Before-and-after change records
═══
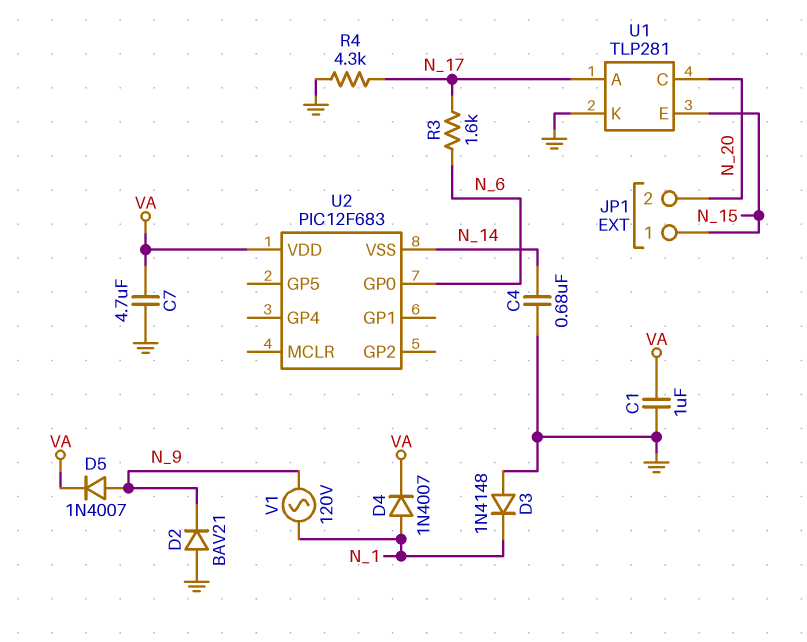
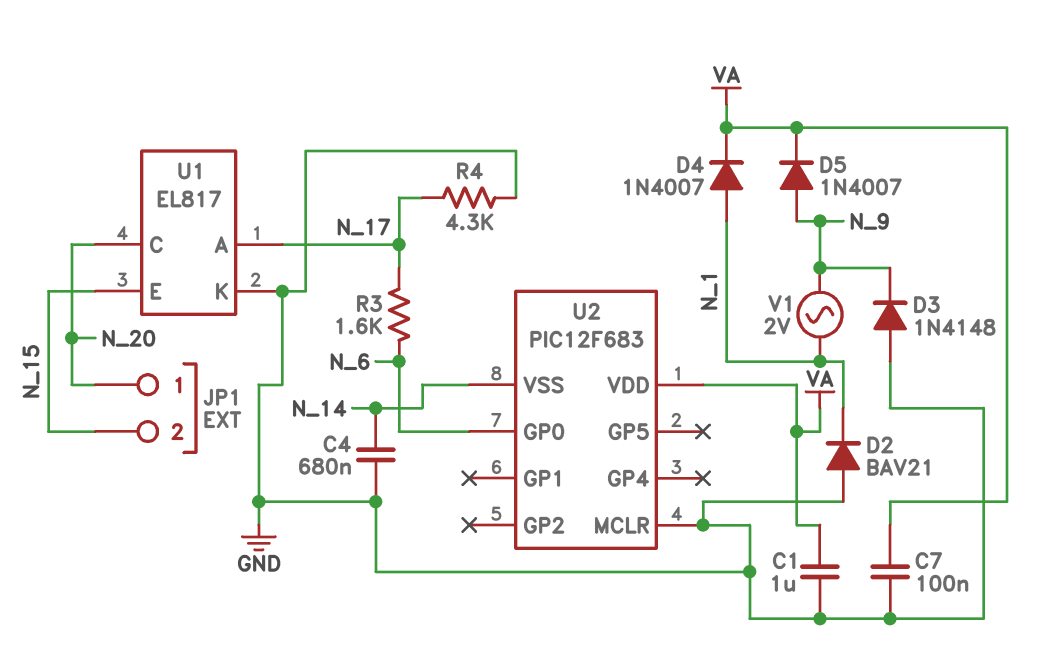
C7: 4.7uF (GND, VA) -> 100nF (GND, VA)
D2: diode BAV21 (A GND, K N_9) -> diode BAV21 (A GND, K N_1)
D3: diode 1N4148 (A GND, K N_1) -> diode 1N4148 (A GND, K N_9)
JP1 pin 1: N_15 -> N_20
JP1 pin 2: N_20 -> N_15
U1: TLP281 -> EL817
U2 pin MCLR: none -> GND
V1: AC 120V (N_1, N_9) -> AC 2V (N_1, N_9)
═══
ABOUT THIS TASK
Could the entries above be returned verbatim, with no pictures included?

RESULT
C7: 4.7uF (GND, VA) -> 100nF (GND, VA)
D2: diode BAV21 (A GND, K N_9) -> diode BAV21 (A GND, K N_1)
D3: diode 1N4148 (A GND, K N_1) -> diode 1N4148 (A GND, K N_9)
JP1 pin 1: N_15 -> N_20
JP1 pin 2: N_20 -> N_15
U1: TLP281 -> EL817
U2 pin MCLR: none -> GND
V1: AC 120V (N_1, N_9) -> AC 2V (N_1, N_9)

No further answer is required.